*Written task:*
Please copy the data below exactly, from its first line through the line holding "orange 2x2 brick [528,214,646,331]", and skip the pictures.

──────────

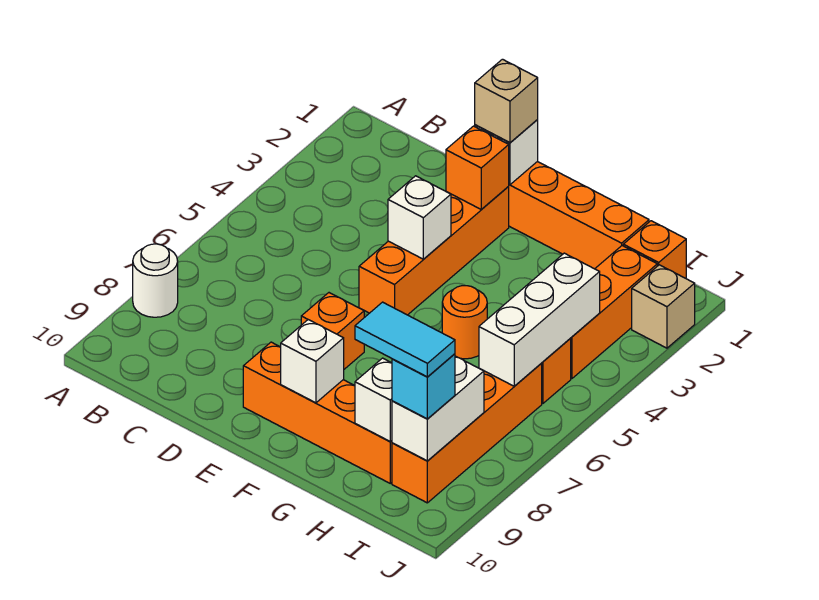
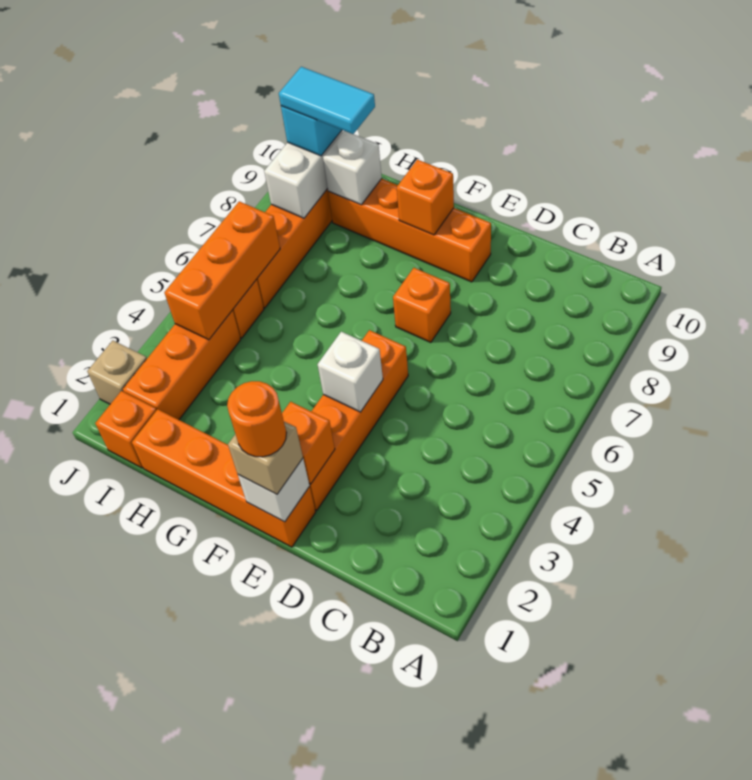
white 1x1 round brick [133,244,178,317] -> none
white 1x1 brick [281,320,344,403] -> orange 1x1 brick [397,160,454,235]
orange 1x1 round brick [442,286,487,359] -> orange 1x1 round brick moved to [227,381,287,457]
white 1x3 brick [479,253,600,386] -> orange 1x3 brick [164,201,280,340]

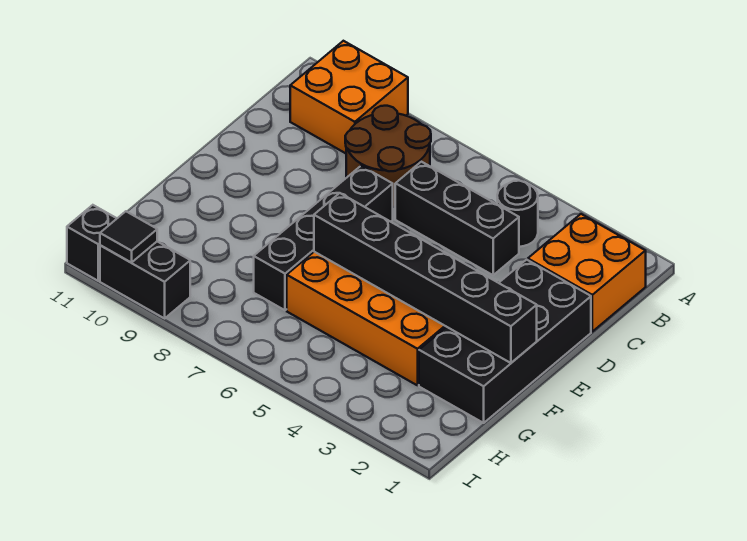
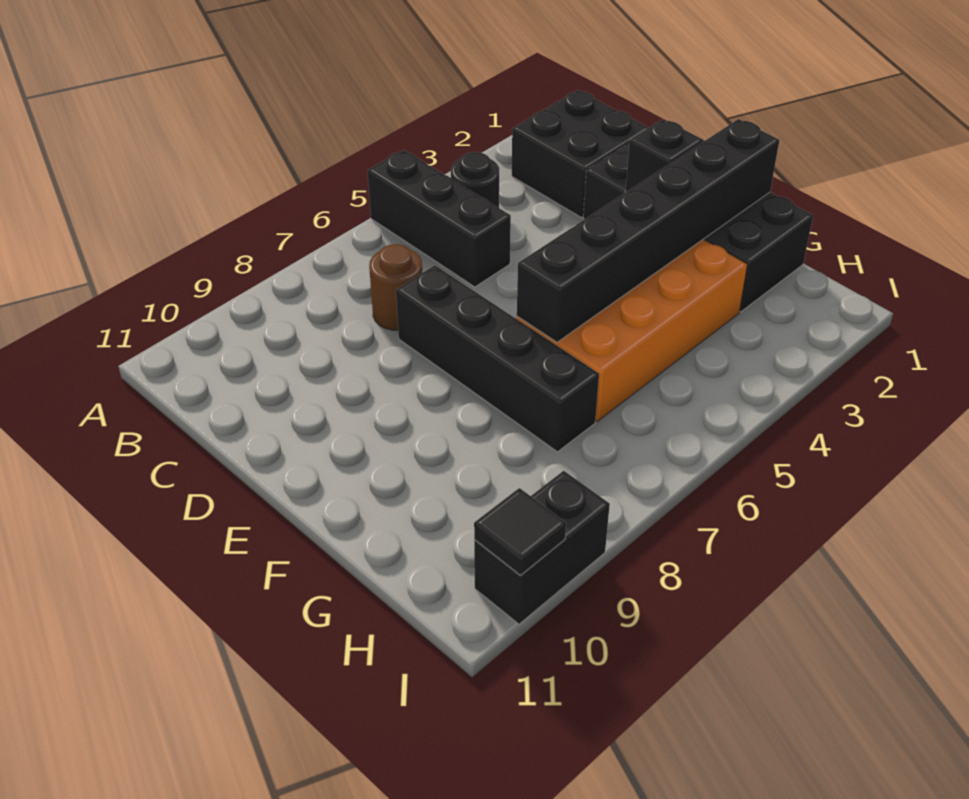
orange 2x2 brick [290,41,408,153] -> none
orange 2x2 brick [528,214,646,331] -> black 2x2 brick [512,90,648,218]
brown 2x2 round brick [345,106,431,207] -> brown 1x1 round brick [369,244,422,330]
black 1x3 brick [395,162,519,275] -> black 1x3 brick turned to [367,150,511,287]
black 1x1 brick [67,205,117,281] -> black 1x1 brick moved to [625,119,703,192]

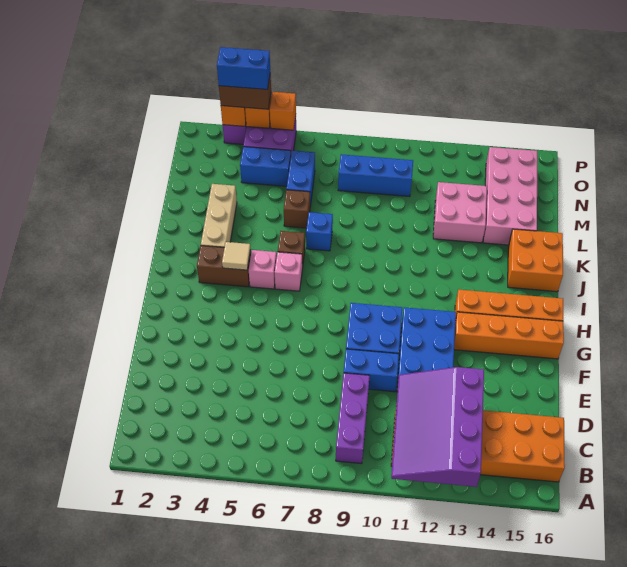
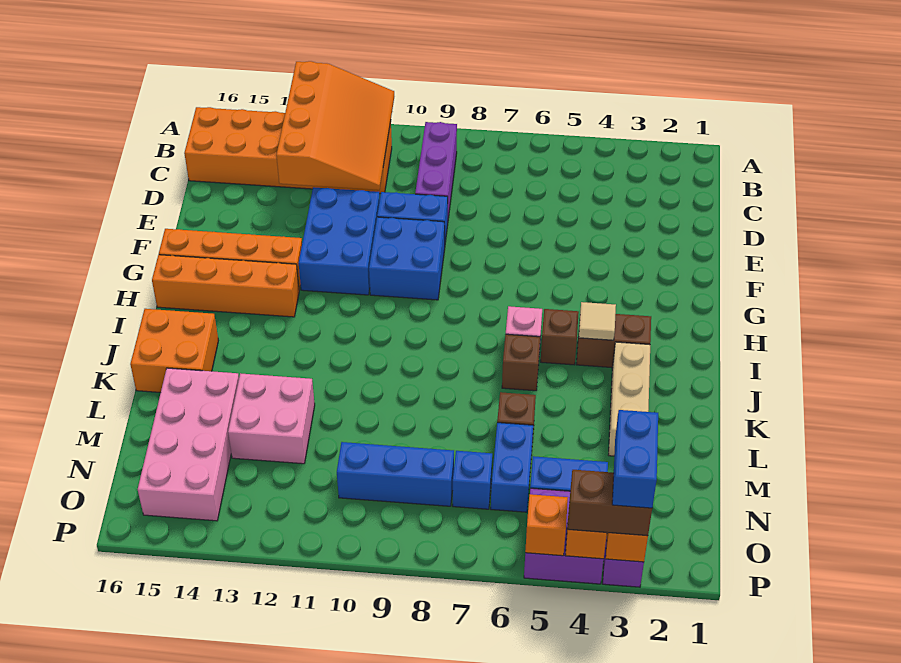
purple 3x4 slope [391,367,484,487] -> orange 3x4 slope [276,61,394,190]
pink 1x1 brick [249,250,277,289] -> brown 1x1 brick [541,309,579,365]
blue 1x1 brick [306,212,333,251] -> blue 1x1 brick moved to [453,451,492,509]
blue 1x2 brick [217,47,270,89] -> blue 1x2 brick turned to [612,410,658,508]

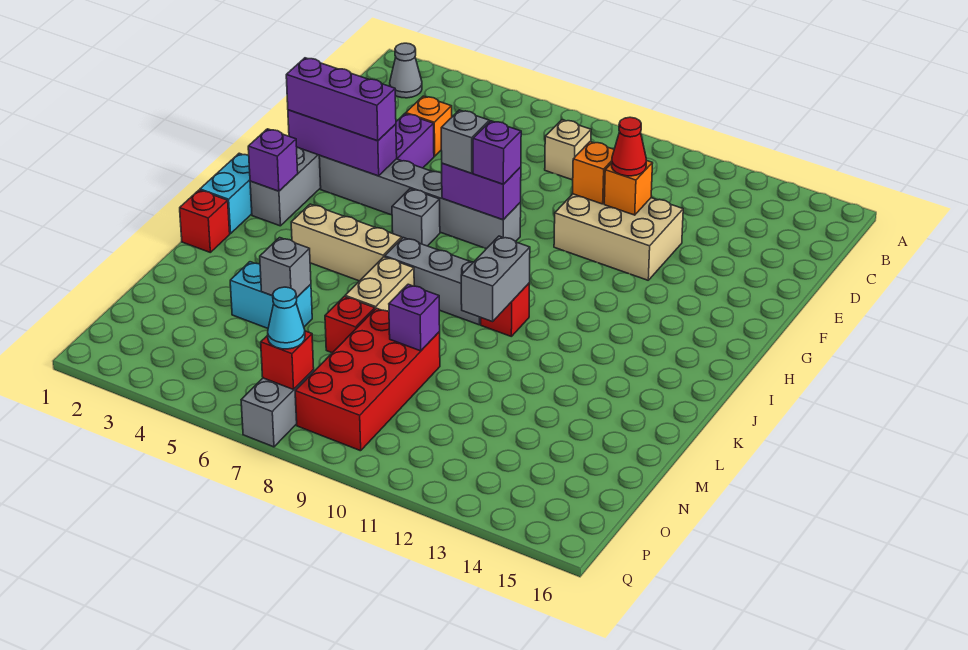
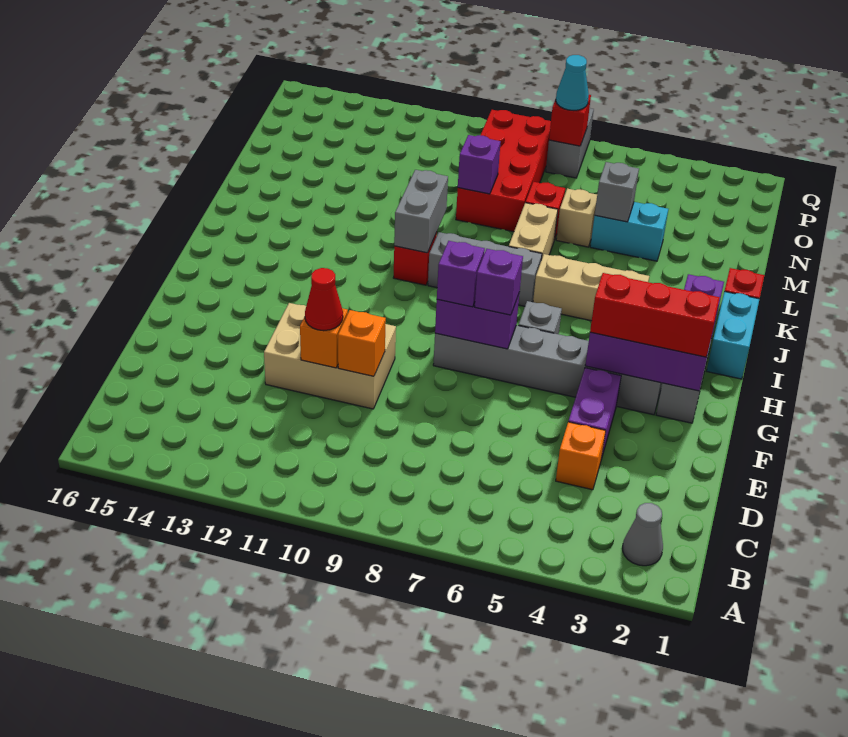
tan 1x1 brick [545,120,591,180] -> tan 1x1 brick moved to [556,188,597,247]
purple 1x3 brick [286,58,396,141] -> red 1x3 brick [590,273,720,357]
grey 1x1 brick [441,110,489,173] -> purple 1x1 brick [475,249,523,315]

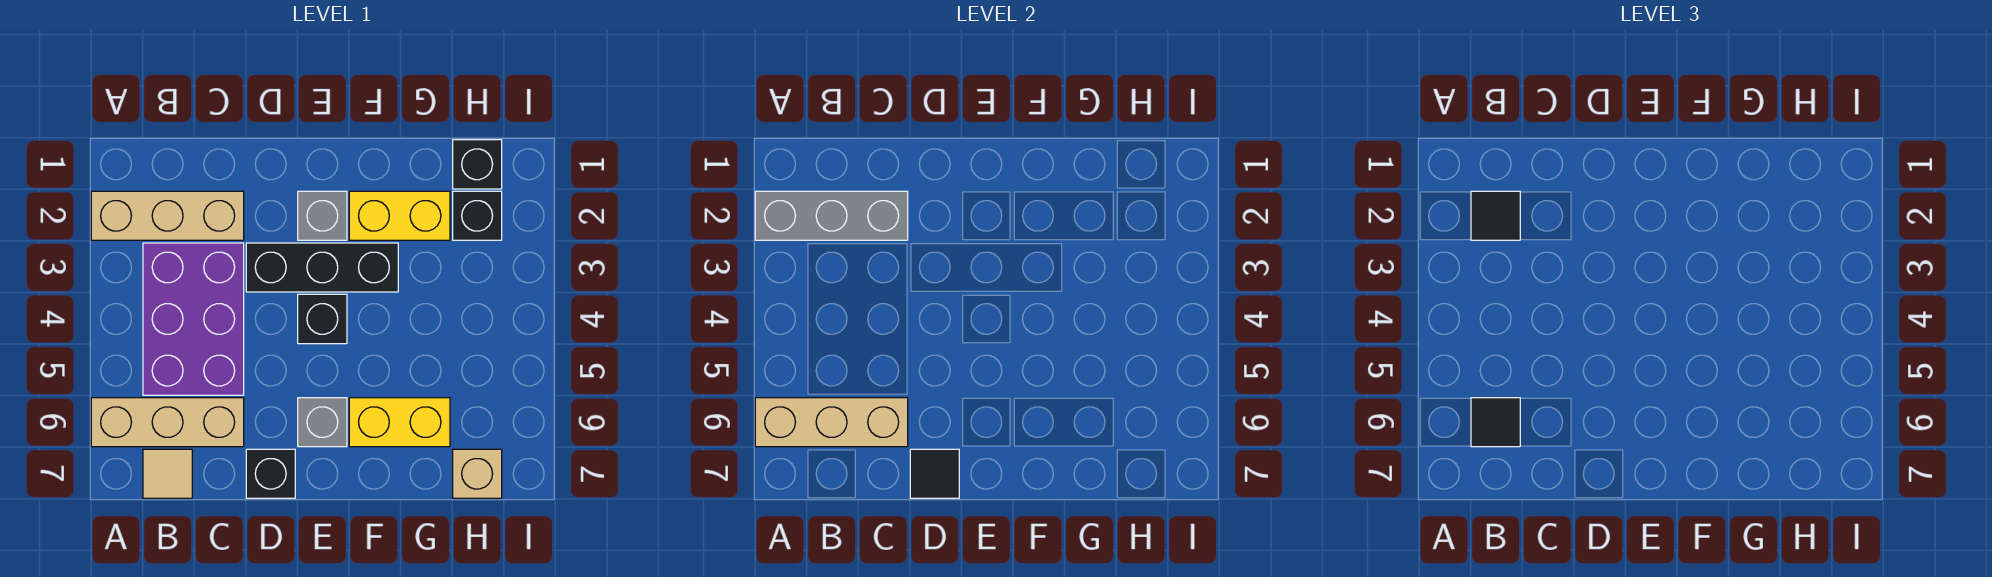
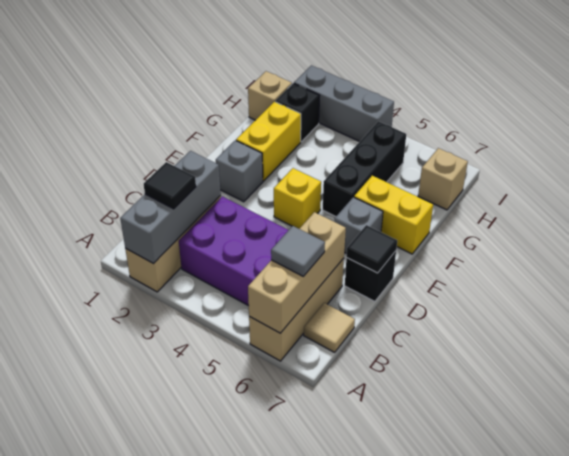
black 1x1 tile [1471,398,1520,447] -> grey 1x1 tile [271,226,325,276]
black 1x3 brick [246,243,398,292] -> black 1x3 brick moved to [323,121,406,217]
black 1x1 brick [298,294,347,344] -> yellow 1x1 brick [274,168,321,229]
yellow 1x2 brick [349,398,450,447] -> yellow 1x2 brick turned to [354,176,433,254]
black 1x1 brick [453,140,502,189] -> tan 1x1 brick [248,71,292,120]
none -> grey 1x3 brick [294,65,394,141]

──────────

*Worked solution:*
white 1x1 round brick [133,244,178,317] -> none
white 1x1 brick [281,320,344,403] -> orange 1x1 brick [397,160,454,235]
orange 1x1 round brick [442,286,487,359] -> orange 1x1 round brick moved to [227,381,287,457]
white 1x3 brick [479,253,600,386] -> orange 1x3 brick [164,201,280,340]

orange 2x2 brick [290,41,408,153] -> none
orange 2x2 brick [528,214,646,331] -> black 2x2 brick [512,90,648,218]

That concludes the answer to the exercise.